Take the line that contains "camera: 10 degrees left, 5 degrees up" and each line after it to the end of the data below, and set them down exactly, omitting pictures.

**Items listed in a dataset**
=-=-=
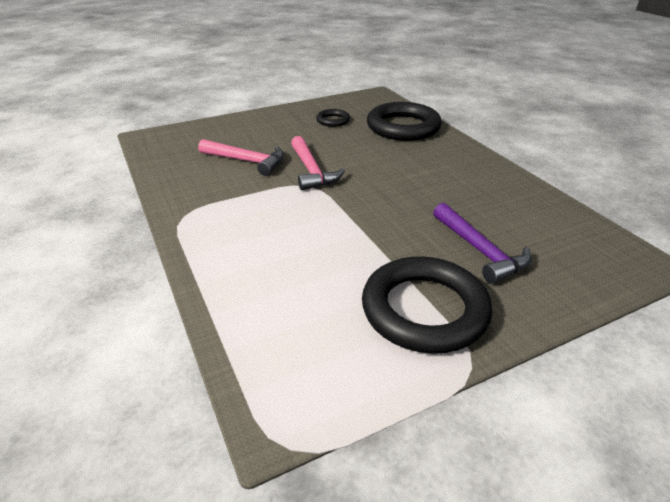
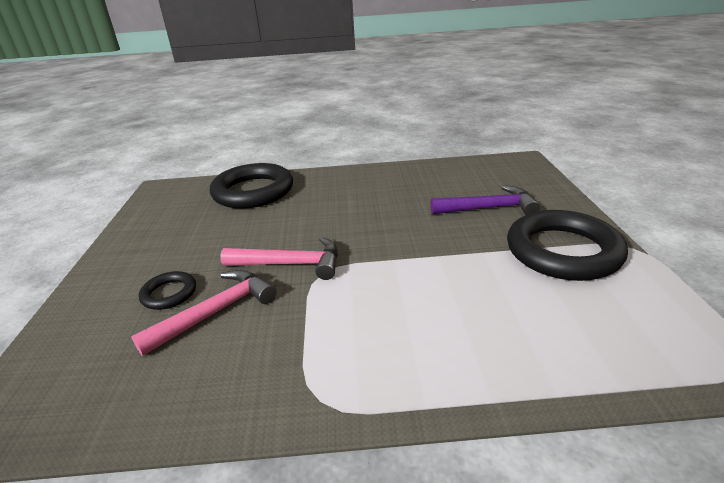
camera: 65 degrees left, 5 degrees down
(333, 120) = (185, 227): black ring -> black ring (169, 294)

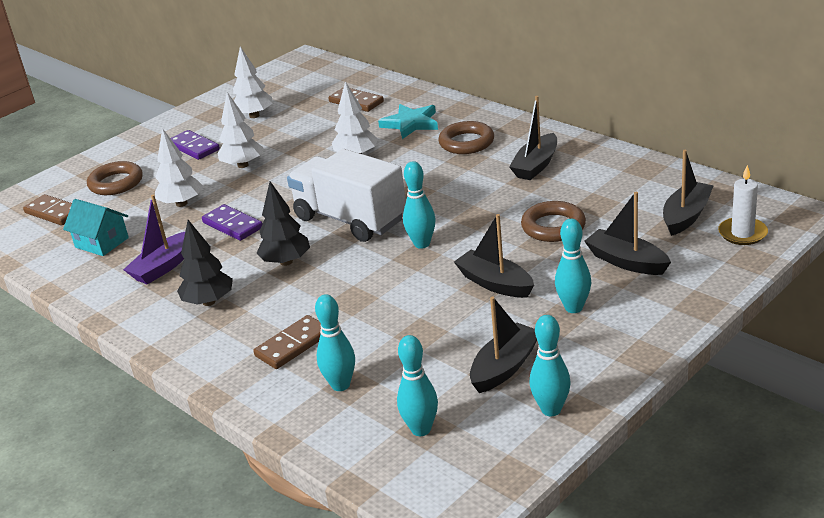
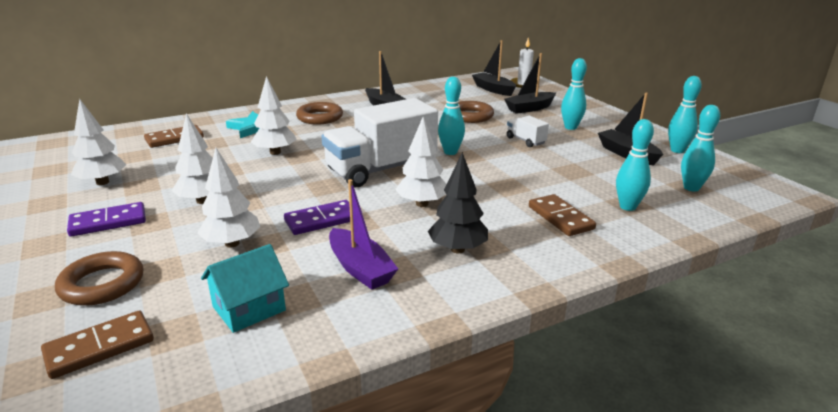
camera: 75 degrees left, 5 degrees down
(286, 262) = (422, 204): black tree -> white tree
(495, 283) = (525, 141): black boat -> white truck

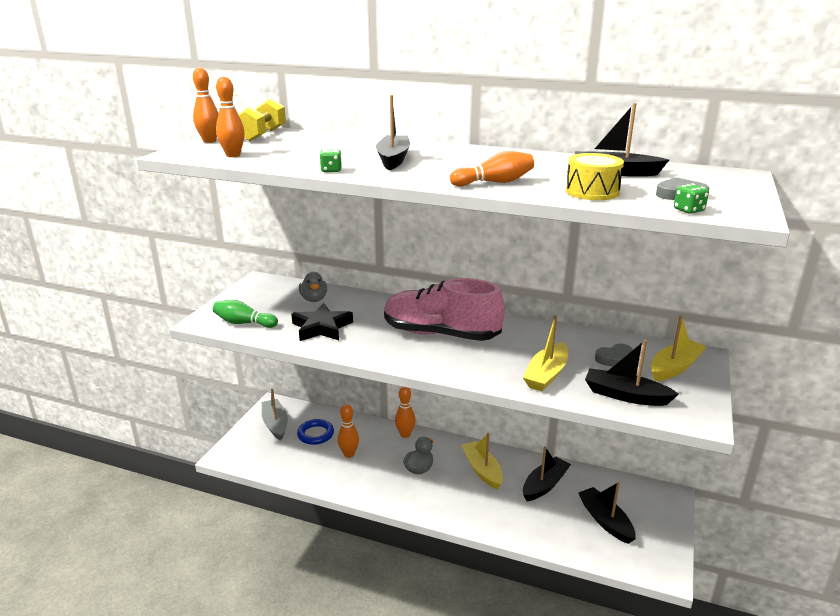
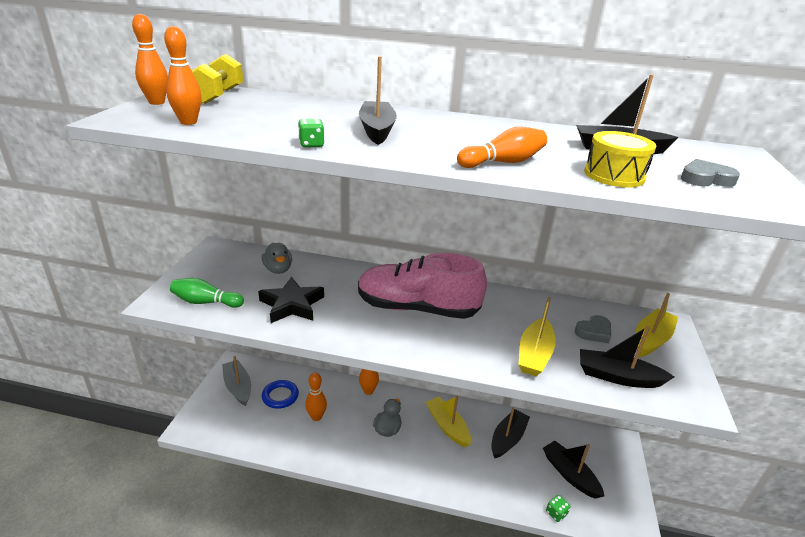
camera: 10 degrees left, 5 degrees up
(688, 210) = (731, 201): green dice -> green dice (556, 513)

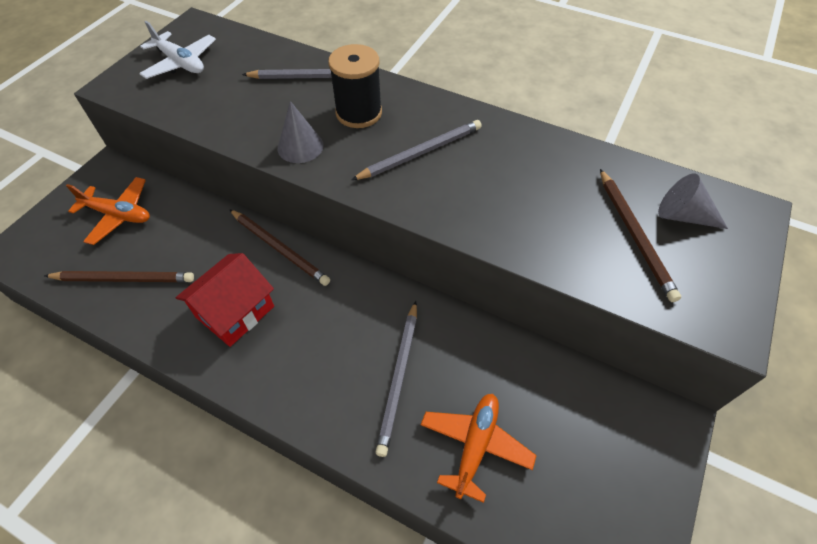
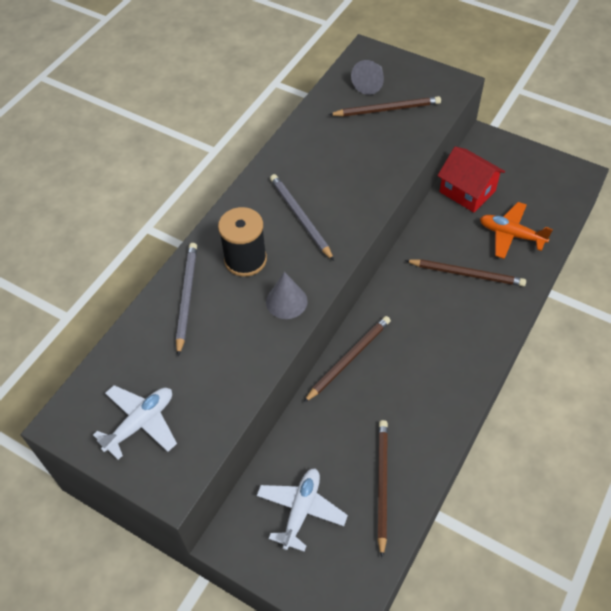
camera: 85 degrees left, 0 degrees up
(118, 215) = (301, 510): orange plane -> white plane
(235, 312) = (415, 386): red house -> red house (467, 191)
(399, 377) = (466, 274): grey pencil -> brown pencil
=-=-=
**ANSWER FOR THE TASK**
camera: 10 degrees left, 5 degrees up
(688, 210) = (731, 201): green dice -> green dice (556, 513)

camera: 85 degrees left, 0 degrees up
(118, 215) = (301, 510): orange plane -> white plane
(235, 312) = (415, 386): red house -> red house (467, 191)
(399, 377) = (466, 274): grey pencil -> brown pencil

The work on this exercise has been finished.